Image change detection data
•••
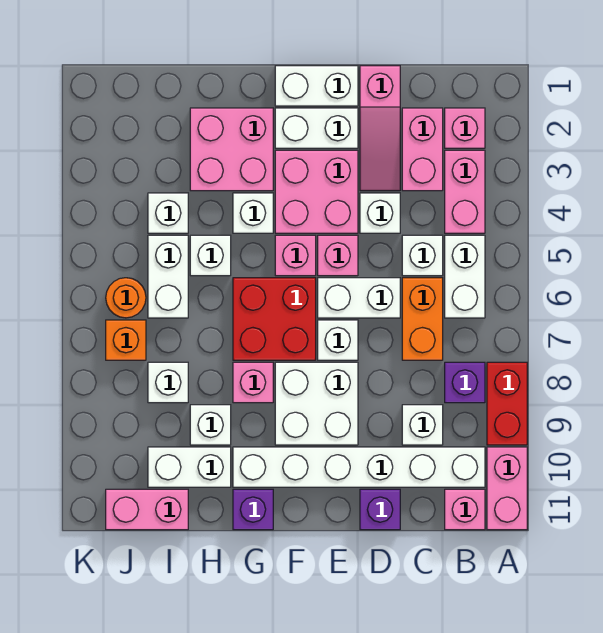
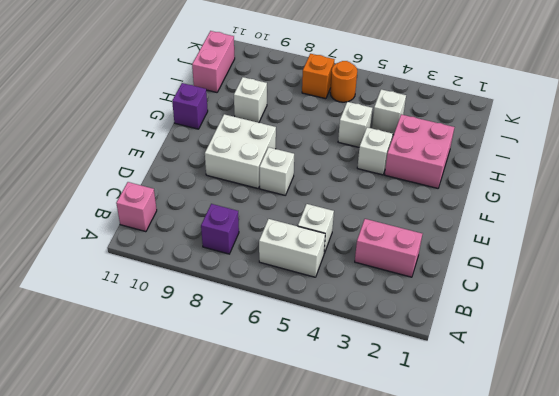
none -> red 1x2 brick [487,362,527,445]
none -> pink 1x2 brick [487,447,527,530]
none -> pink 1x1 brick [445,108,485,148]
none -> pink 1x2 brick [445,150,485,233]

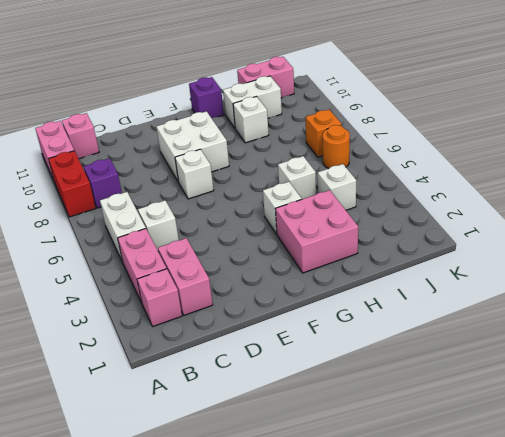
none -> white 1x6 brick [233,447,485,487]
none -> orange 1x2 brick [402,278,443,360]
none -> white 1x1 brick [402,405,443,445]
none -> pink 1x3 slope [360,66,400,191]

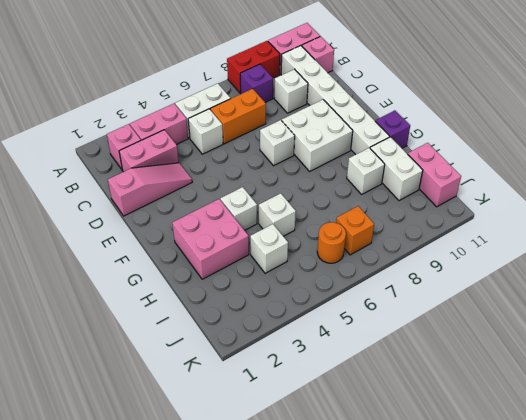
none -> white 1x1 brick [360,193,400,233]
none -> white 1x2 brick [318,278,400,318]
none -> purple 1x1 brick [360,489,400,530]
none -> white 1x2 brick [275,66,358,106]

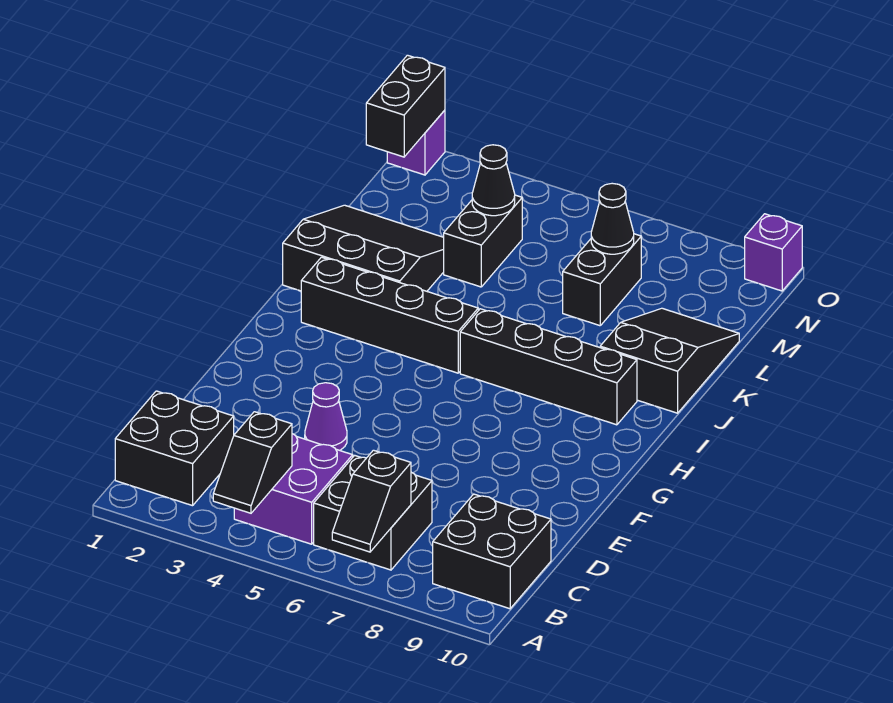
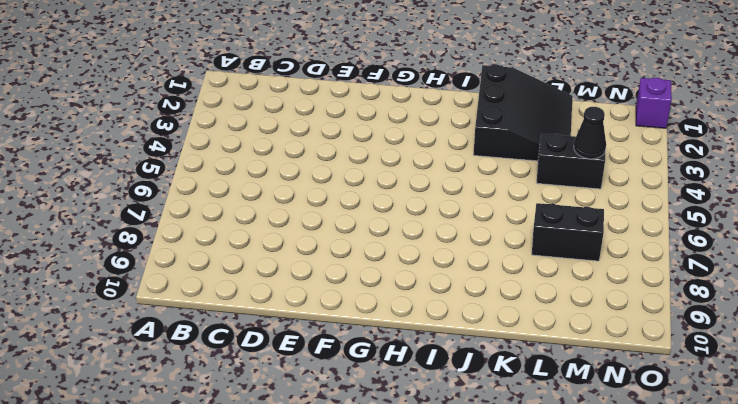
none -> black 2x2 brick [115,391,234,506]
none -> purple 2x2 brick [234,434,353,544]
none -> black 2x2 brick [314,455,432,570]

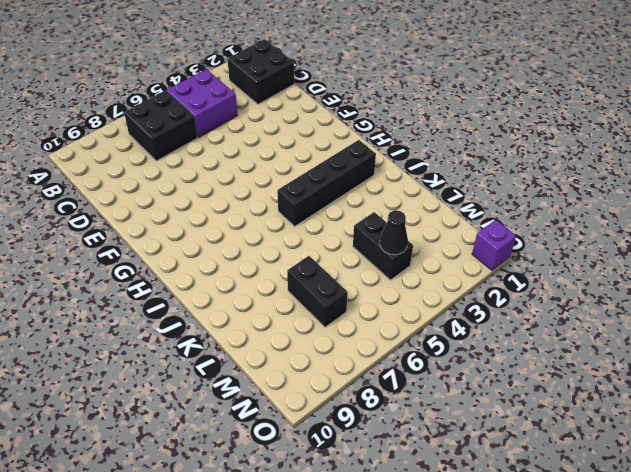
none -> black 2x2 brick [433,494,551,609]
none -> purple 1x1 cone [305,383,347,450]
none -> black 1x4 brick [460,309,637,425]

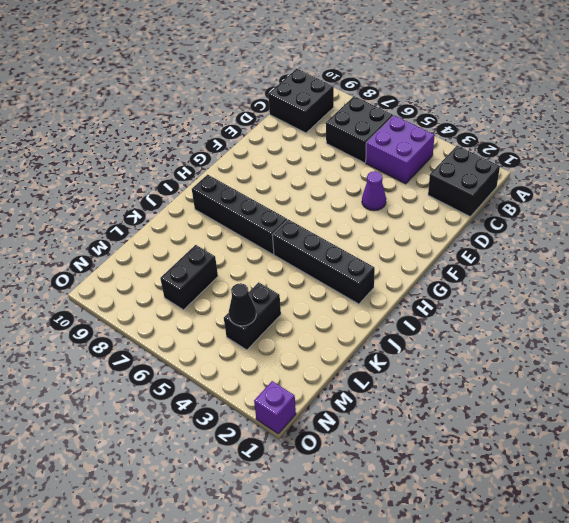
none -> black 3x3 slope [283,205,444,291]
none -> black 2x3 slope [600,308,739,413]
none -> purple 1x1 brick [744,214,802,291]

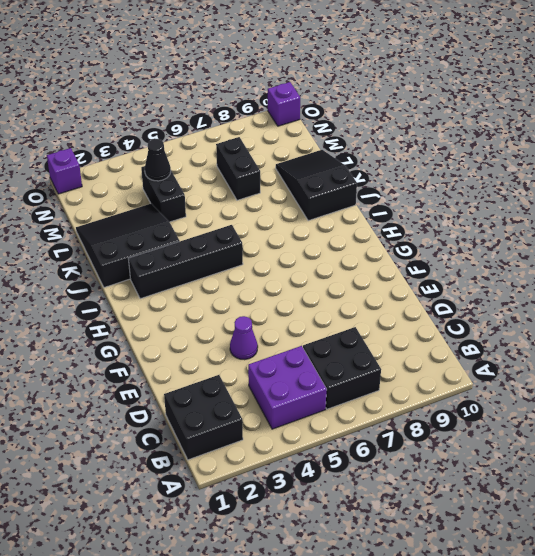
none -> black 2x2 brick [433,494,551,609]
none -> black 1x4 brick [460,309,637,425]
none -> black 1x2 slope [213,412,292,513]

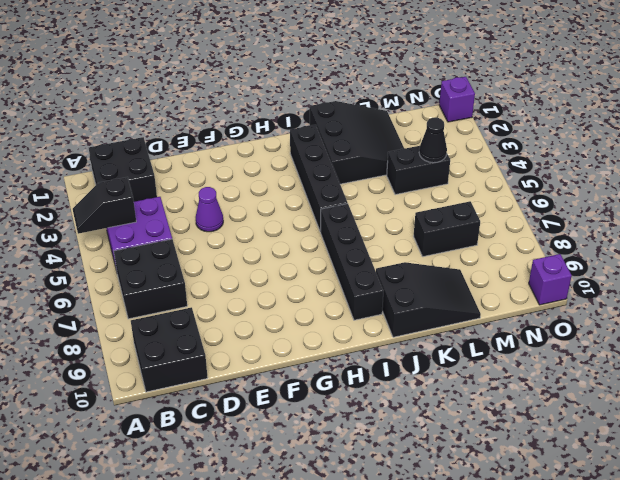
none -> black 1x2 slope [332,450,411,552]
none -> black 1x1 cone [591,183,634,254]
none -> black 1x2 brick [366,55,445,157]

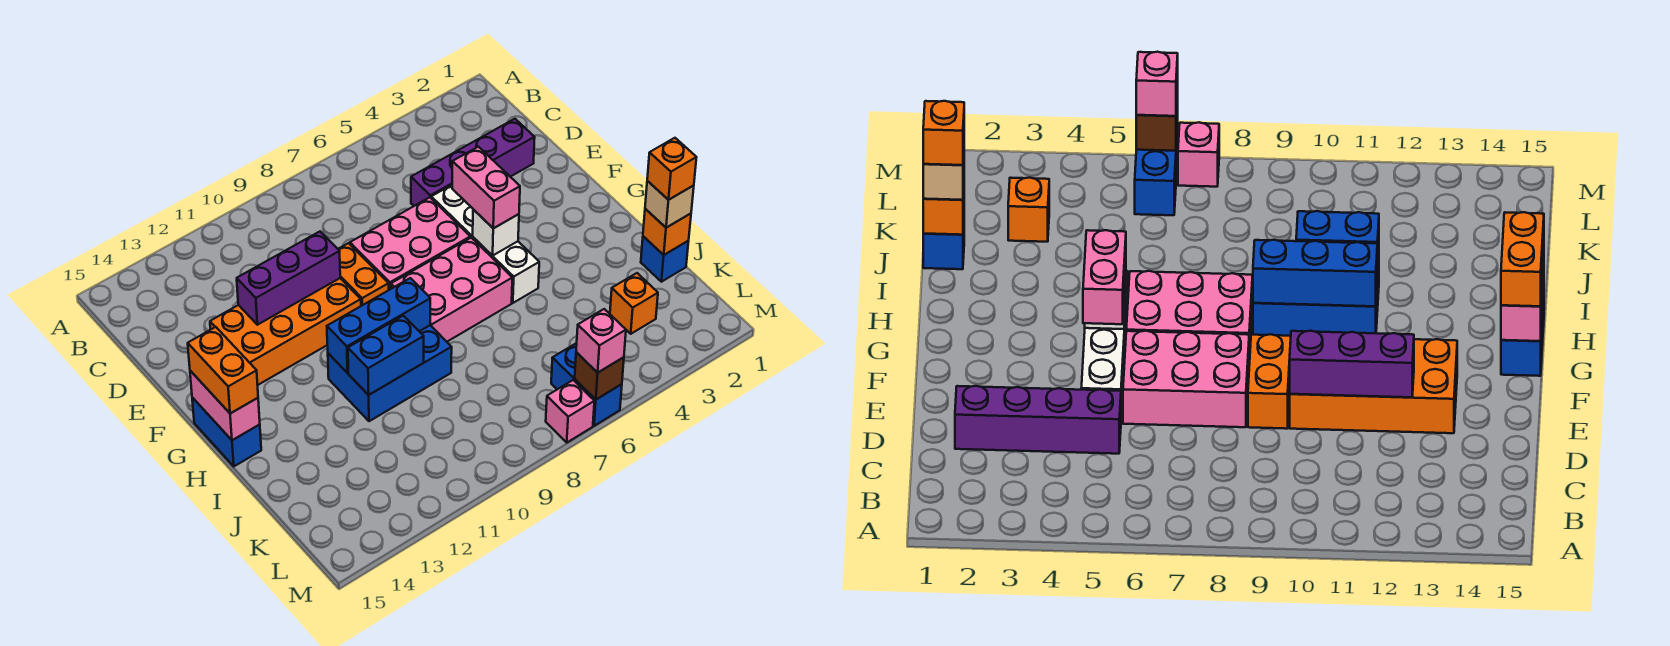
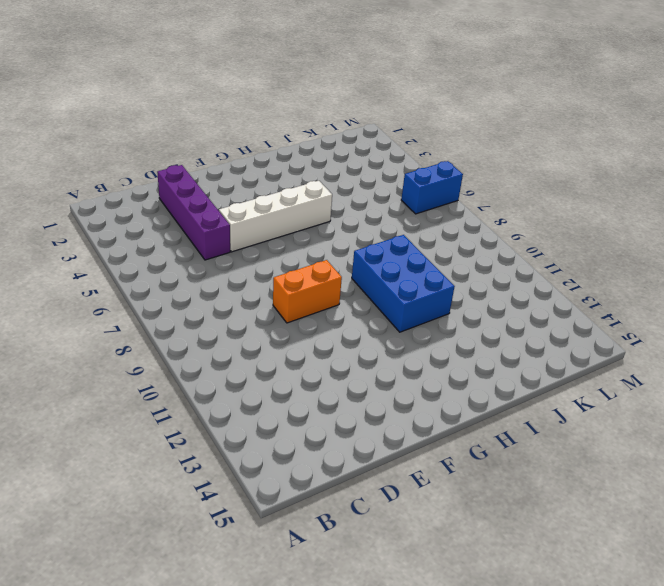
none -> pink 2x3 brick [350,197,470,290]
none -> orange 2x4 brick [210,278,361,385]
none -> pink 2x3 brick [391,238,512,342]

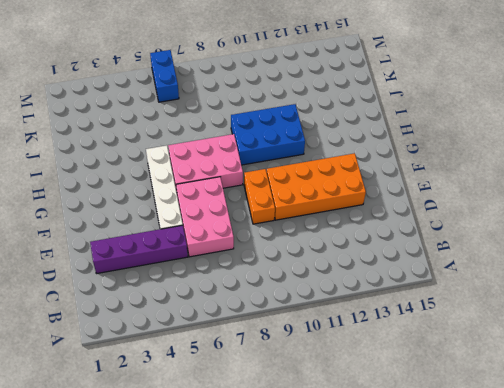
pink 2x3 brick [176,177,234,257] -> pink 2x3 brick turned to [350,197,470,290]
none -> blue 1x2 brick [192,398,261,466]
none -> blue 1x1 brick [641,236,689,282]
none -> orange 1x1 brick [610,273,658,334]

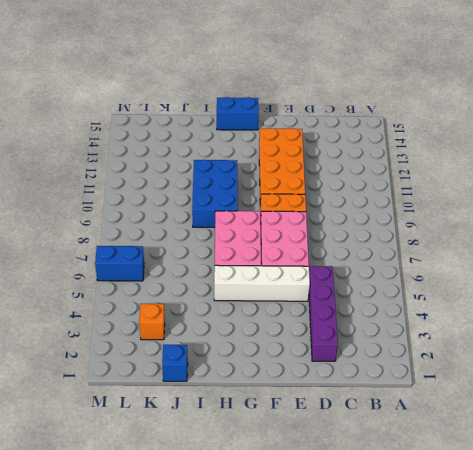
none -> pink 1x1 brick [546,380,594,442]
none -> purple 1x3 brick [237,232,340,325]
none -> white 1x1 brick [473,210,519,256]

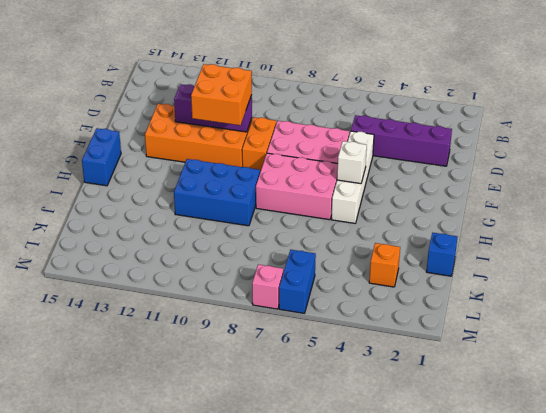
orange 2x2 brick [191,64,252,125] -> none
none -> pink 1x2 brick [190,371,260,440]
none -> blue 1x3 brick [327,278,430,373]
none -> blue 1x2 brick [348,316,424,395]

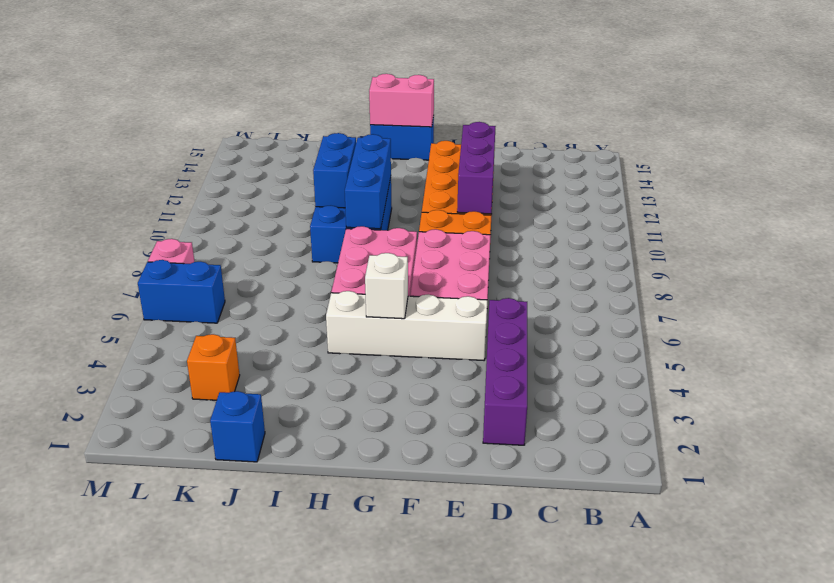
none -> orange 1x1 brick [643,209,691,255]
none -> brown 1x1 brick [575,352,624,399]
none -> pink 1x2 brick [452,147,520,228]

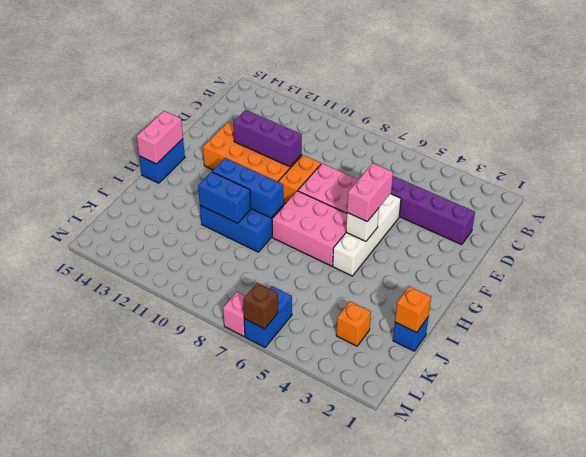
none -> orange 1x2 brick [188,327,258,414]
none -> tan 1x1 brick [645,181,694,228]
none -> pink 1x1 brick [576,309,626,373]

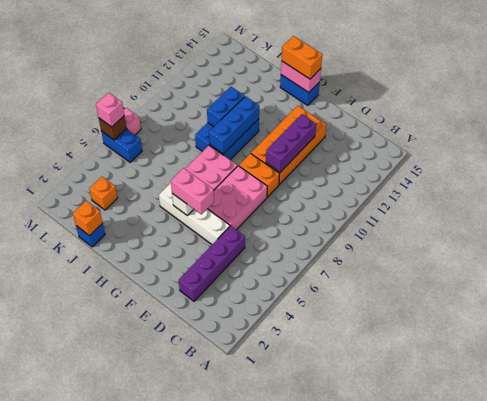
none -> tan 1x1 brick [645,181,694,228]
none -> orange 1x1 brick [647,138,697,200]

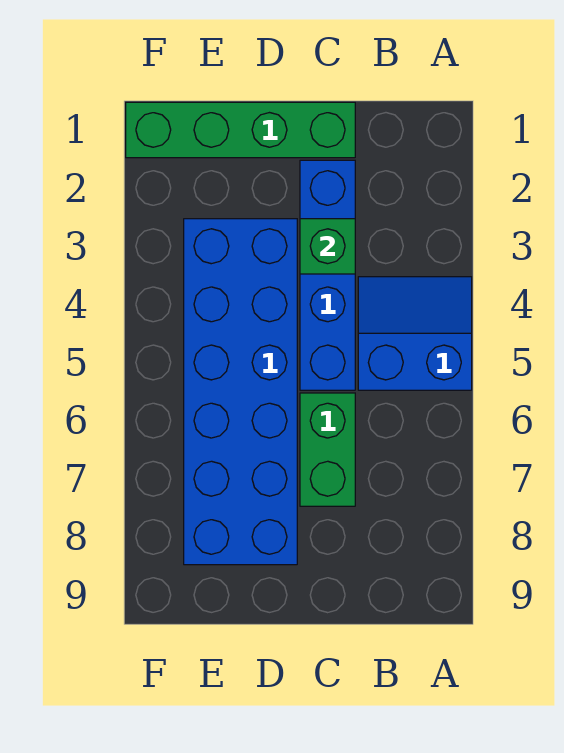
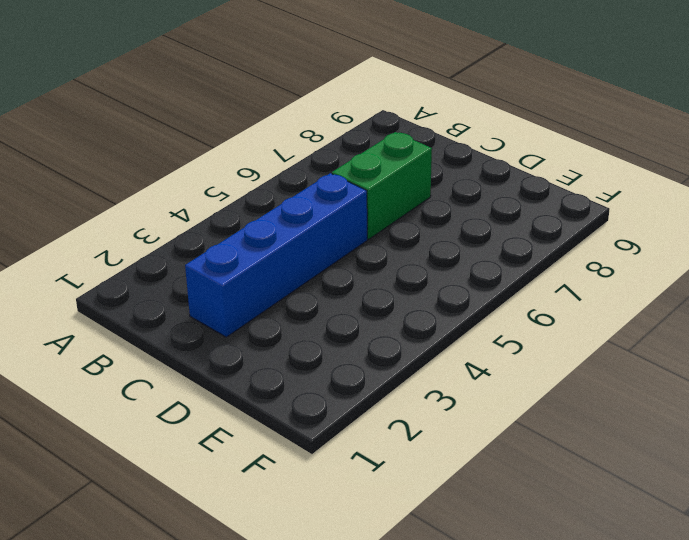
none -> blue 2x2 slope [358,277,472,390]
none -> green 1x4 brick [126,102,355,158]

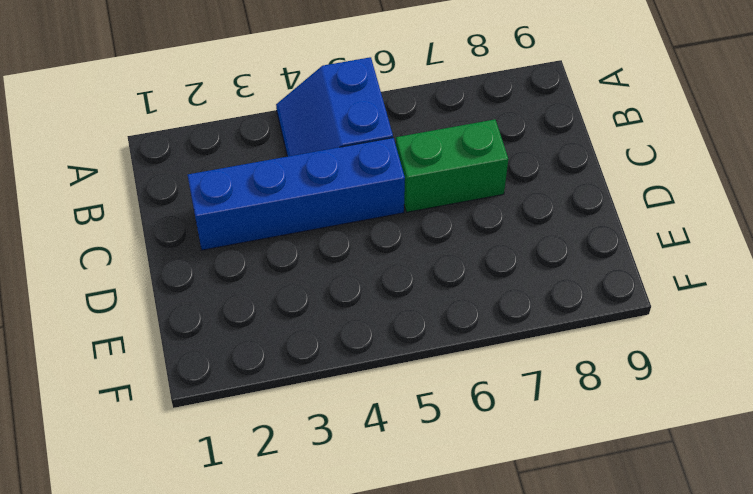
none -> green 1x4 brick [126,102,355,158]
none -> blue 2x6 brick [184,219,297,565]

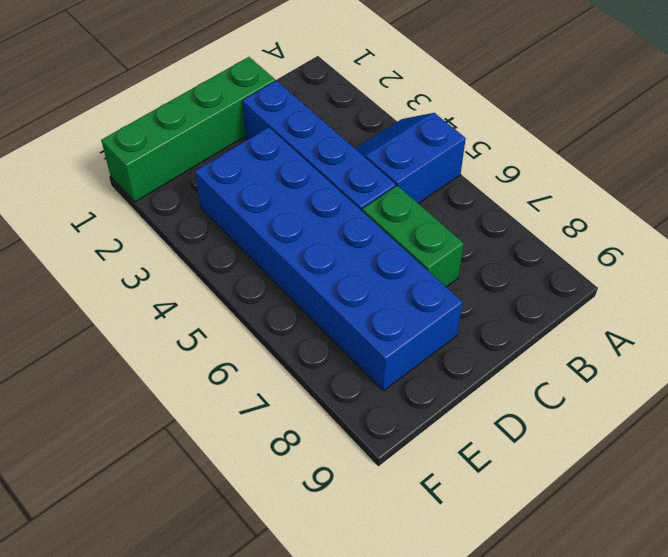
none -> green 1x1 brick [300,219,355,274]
•••
**YOUR OBJECTIVE:**
Every line above that holds "purple" counts once; state the total and nothing else.

**RESPONSE TO THIS EXERCISE:**
5